Beneath this line are entries. Copy the range from the line with "(844, 298) = (538, 523): black" to the line with "camera: 65 degrees right, 5 degrees up", ends included, exactly; leave pictures out.

Items from a dataset
[Start of Attachment]
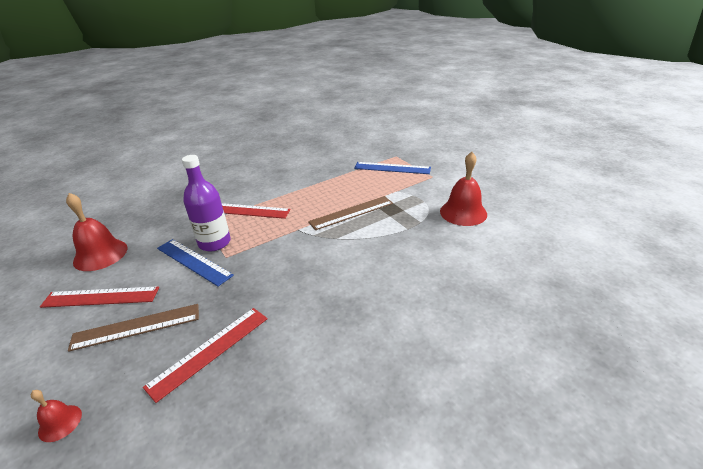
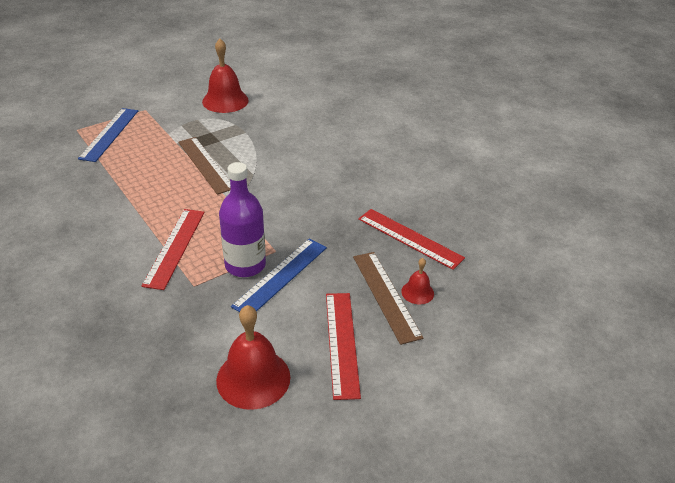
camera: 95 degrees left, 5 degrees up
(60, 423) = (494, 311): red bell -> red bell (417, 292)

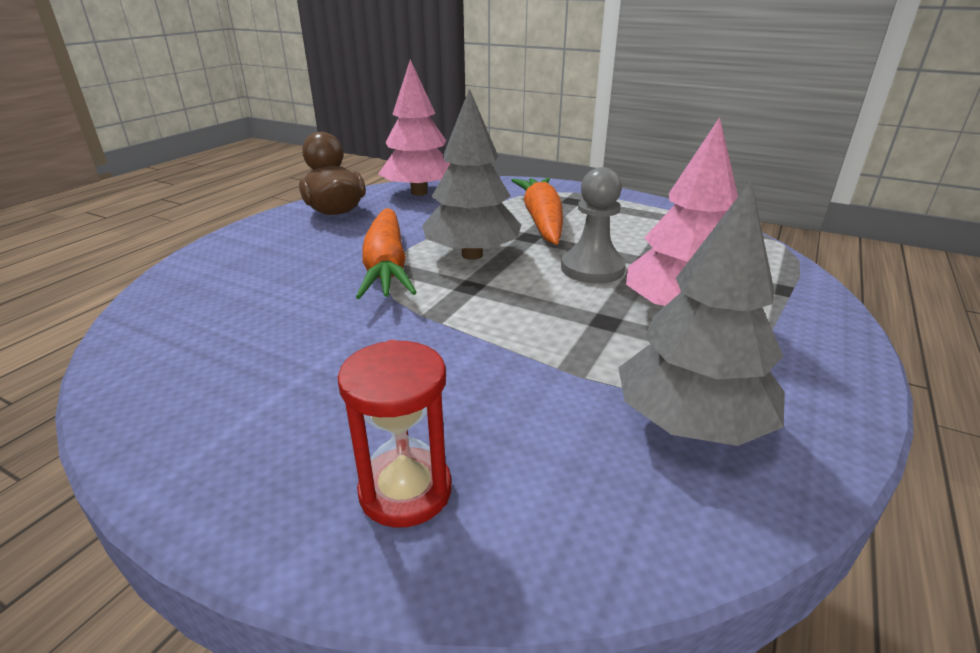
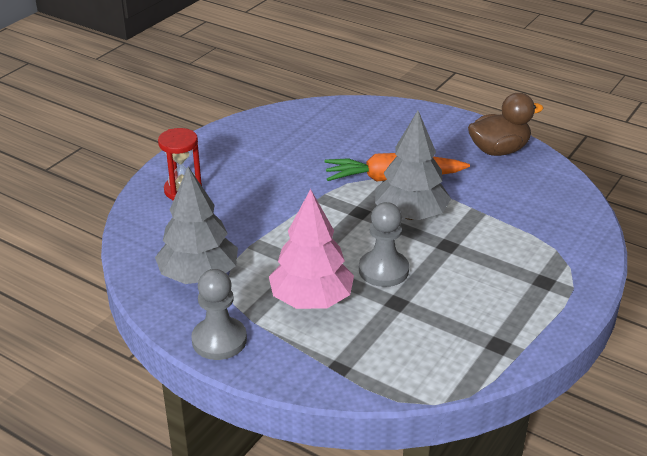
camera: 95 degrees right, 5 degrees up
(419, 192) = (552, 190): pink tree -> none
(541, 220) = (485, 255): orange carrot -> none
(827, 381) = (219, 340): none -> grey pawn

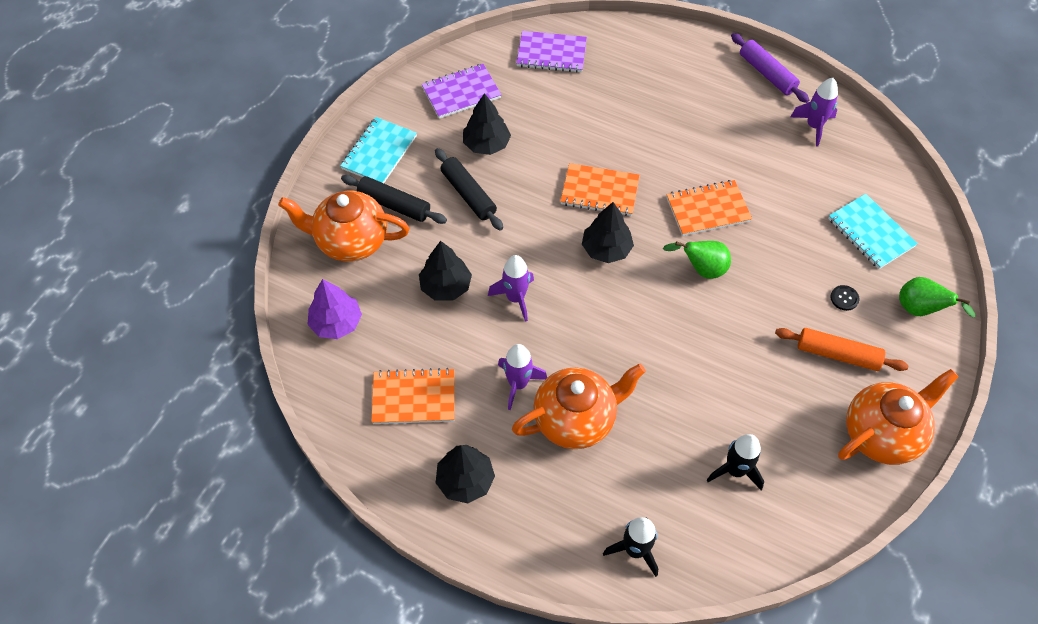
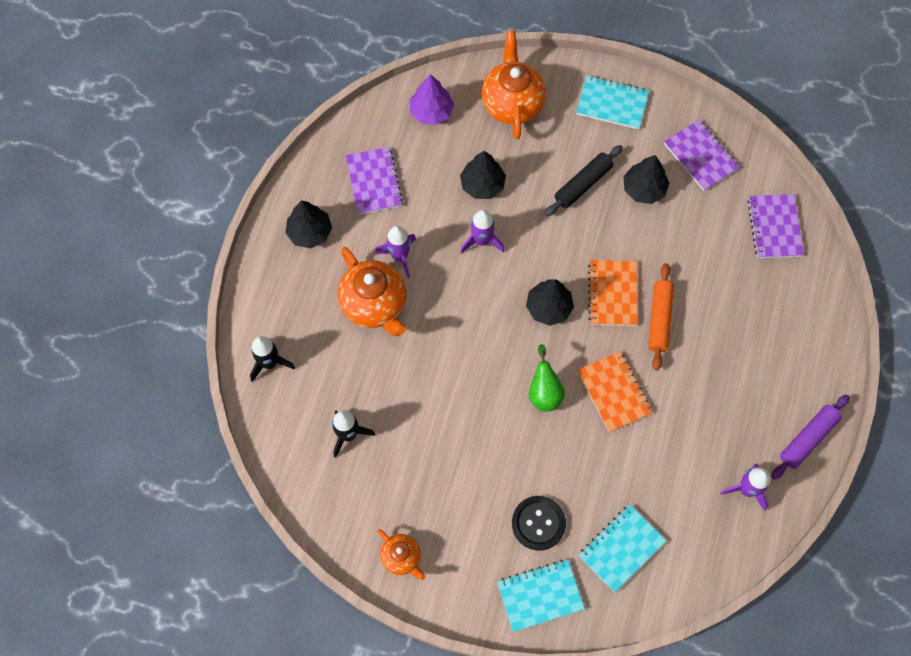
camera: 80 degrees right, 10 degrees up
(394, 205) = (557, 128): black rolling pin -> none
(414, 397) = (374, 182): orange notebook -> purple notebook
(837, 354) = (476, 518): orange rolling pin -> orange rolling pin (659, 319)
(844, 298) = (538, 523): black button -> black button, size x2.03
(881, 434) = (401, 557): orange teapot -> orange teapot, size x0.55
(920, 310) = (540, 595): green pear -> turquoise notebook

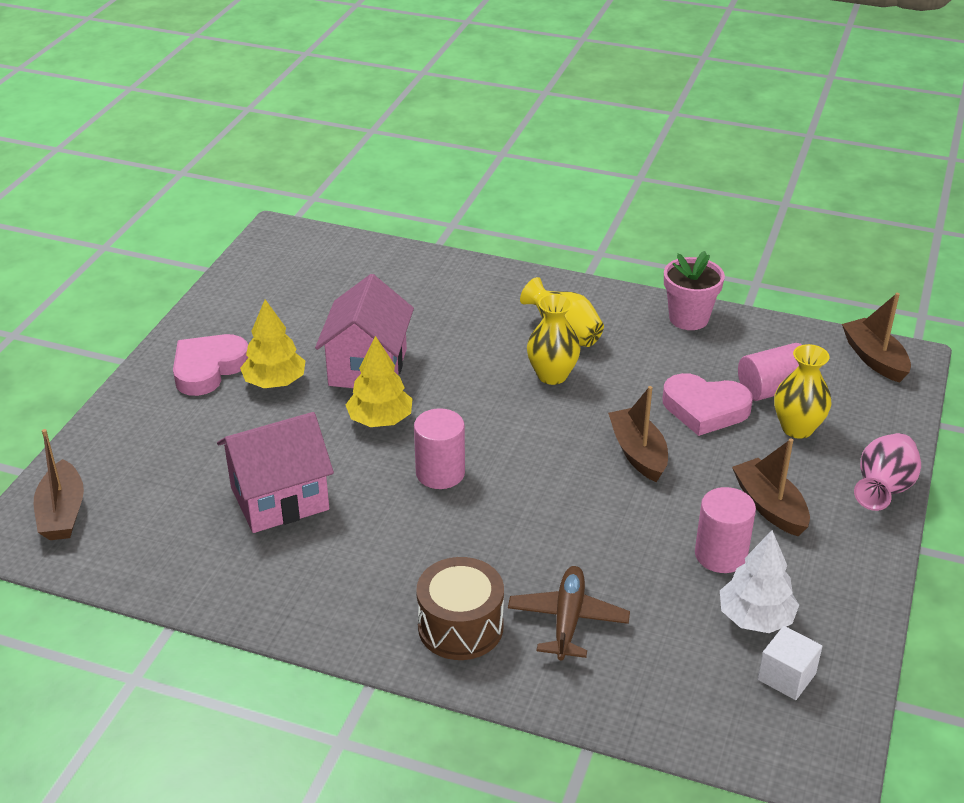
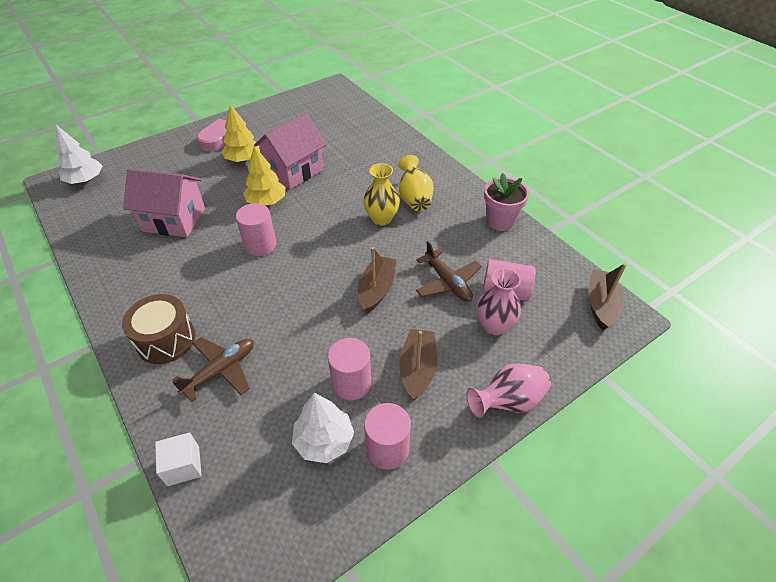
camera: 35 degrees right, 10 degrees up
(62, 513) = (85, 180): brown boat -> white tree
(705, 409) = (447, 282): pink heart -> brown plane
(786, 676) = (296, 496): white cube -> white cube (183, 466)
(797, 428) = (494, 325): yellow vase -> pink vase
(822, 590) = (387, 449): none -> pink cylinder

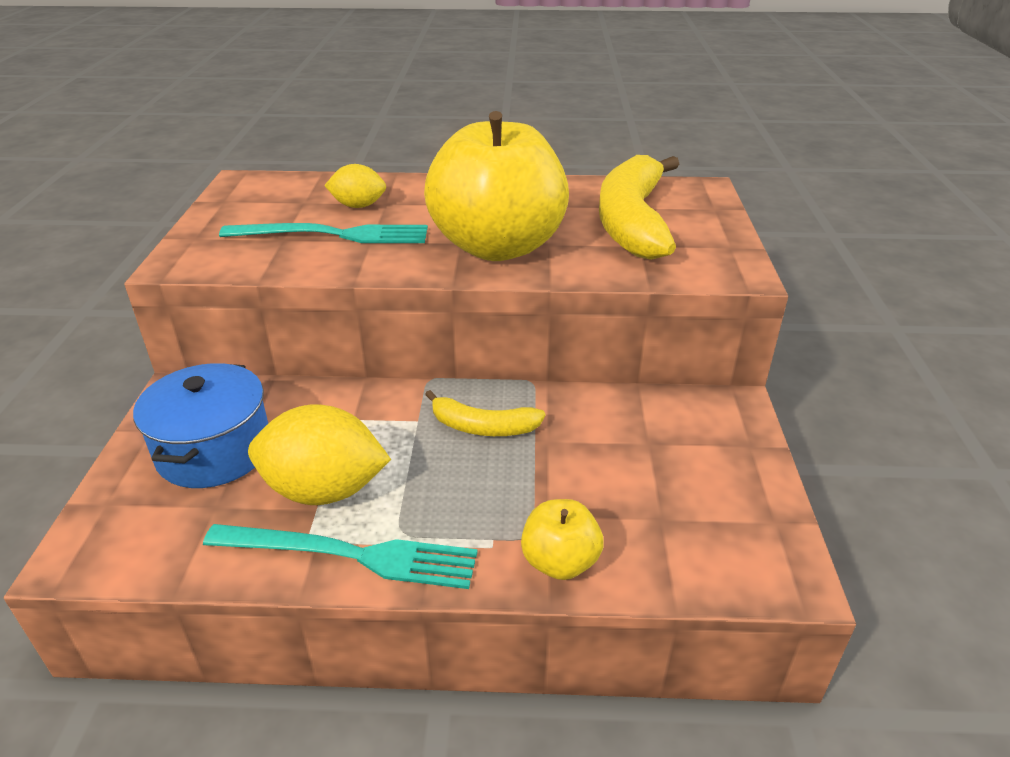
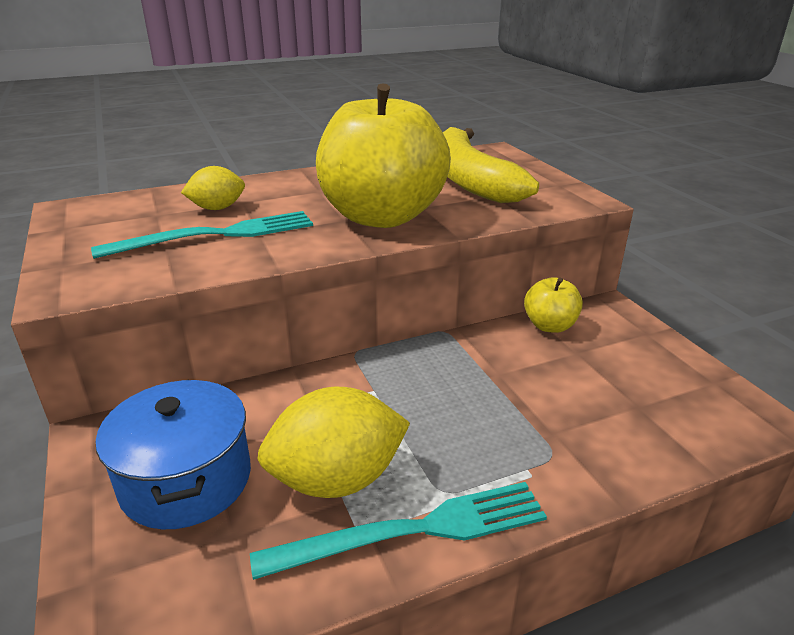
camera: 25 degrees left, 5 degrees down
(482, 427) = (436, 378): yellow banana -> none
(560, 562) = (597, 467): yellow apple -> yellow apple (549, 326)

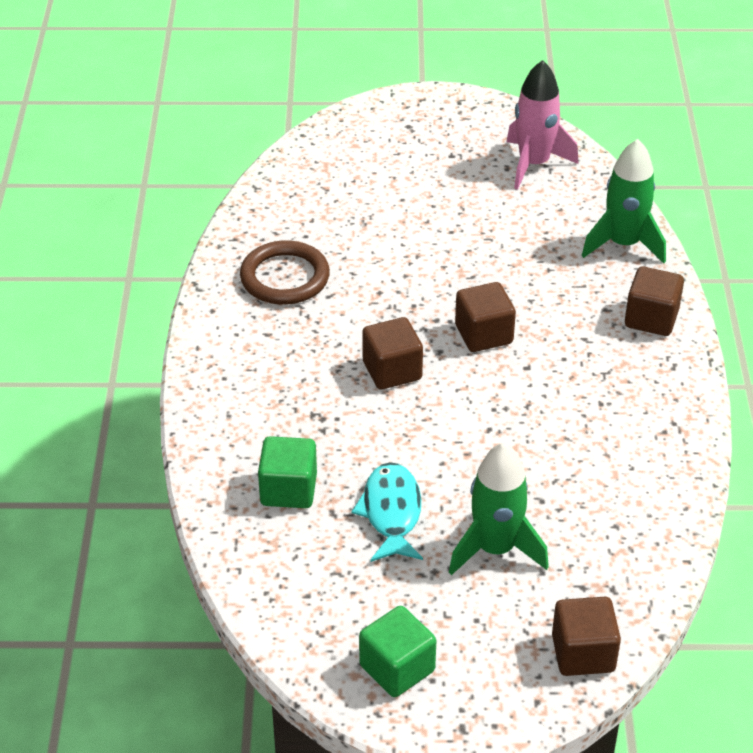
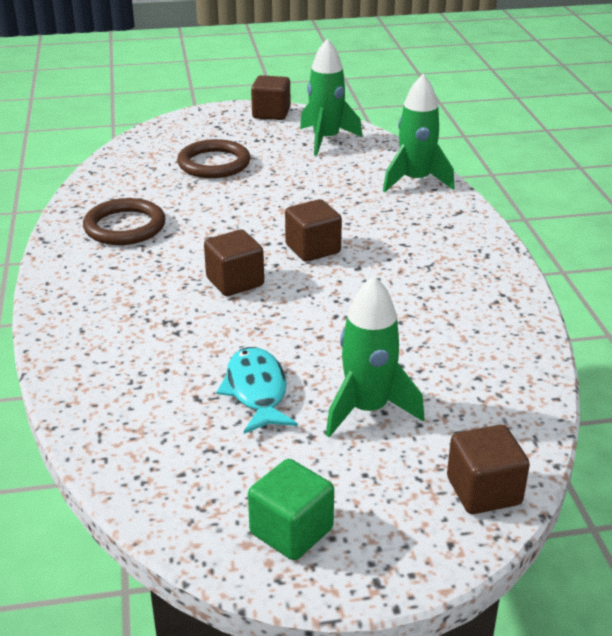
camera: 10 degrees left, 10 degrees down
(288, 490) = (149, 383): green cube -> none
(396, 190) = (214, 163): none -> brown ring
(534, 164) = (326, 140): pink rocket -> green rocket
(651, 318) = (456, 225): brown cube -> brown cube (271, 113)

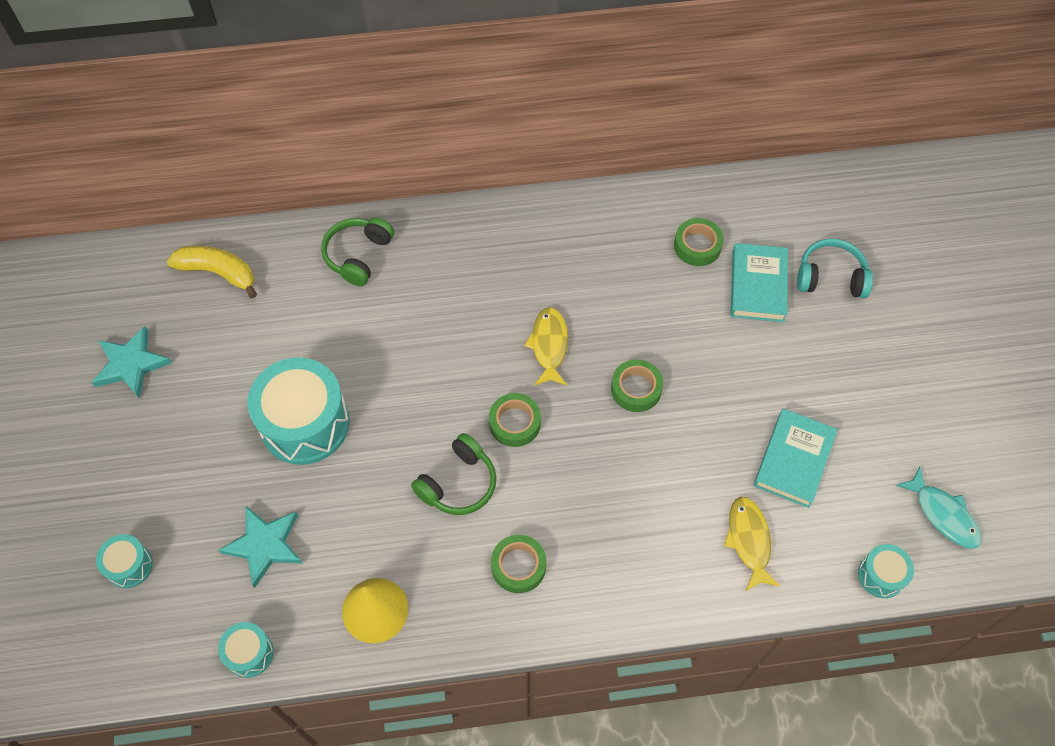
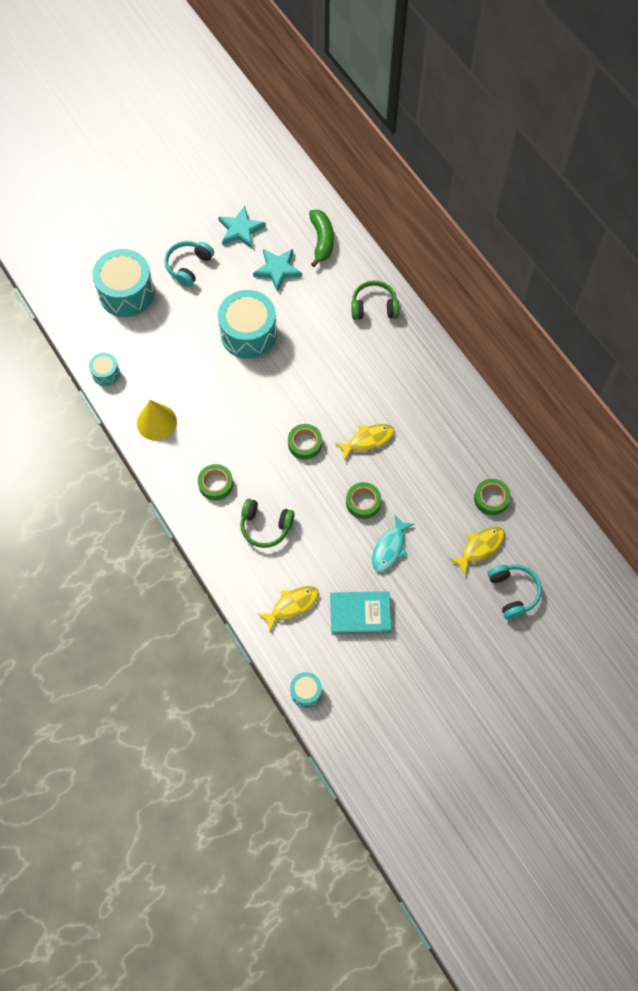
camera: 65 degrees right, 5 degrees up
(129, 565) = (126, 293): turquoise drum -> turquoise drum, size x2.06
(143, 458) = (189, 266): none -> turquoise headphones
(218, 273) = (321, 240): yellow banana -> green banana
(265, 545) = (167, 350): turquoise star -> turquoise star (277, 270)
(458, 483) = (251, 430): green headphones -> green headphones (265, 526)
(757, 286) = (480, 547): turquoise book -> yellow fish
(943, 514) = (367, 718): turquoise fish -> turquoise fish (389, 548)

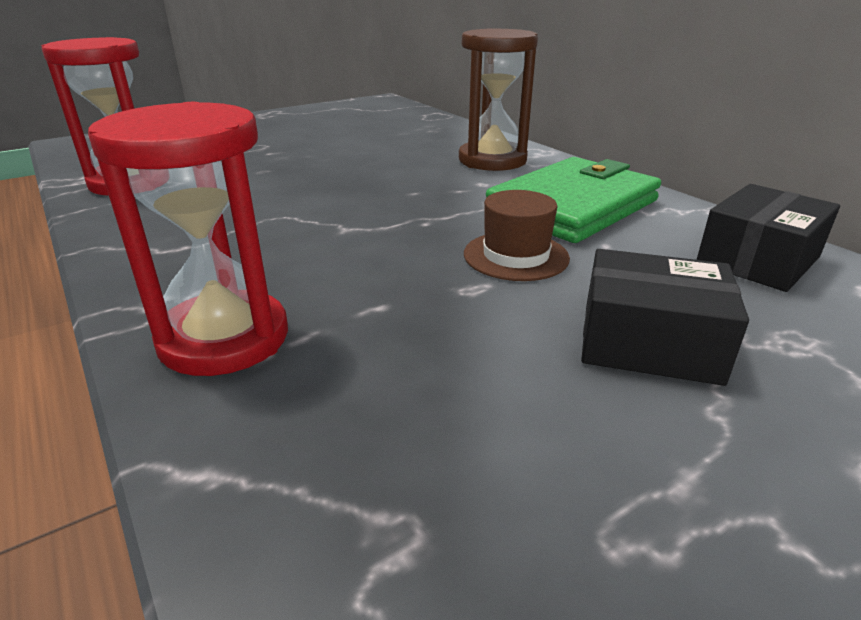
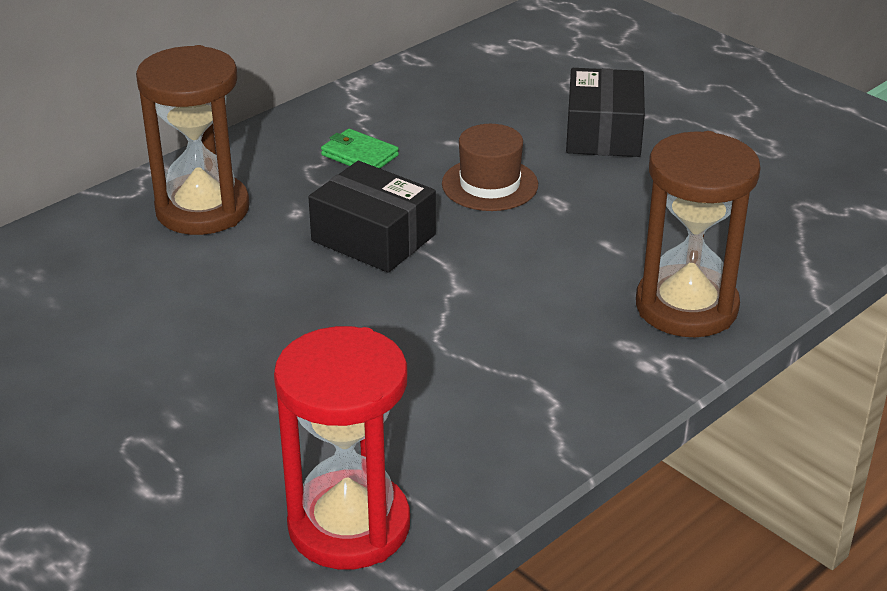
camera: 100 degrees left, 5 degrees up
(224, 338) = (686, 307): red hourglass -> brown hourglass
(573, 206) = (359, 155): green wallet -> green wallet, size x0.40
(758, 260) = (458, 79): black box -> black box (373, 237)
[End of Attachment]
Solution below:
(844, 298) = (538, 523): black button -> black button, size x2.03
(881, 434) = (401, 557): orange teapot -> orange teapot, size x0.55
(920, 310) = (540, 595): green pear -> turquoise notebook

camera: 35 degrees right, 10 degrees up
(62, 513) = (85, 180): brown boat -> white tree
(705, 409) = (447, 282): pink heart -> brown plane
(786, 676) = (296, 496): white cube -> white cube (183, 466)
(797, 428) = (494, 325): yellow vase -> pink vase
(822, 590) = (387, 449): none -> pink cylinder

camera: 25 degrees left, 5 degrees down
(482, 427) = (436, 378): yellow banana -> none
(560, 562) = (597, 467): yellow apple -> yellow apple (549, 326)

camera: 10 degrees left, 10 degrees down
(288, 490) = (149, 383): green cube -> none
(396, 190) = (214, 163): none -> brown ring
(534, 164) = (326, 140): pink rocket -> green rocket
(651, 318) = (456, 225): brown cube -> brown cube (271, 113)

camera: 65 degrees right, 5 degrees up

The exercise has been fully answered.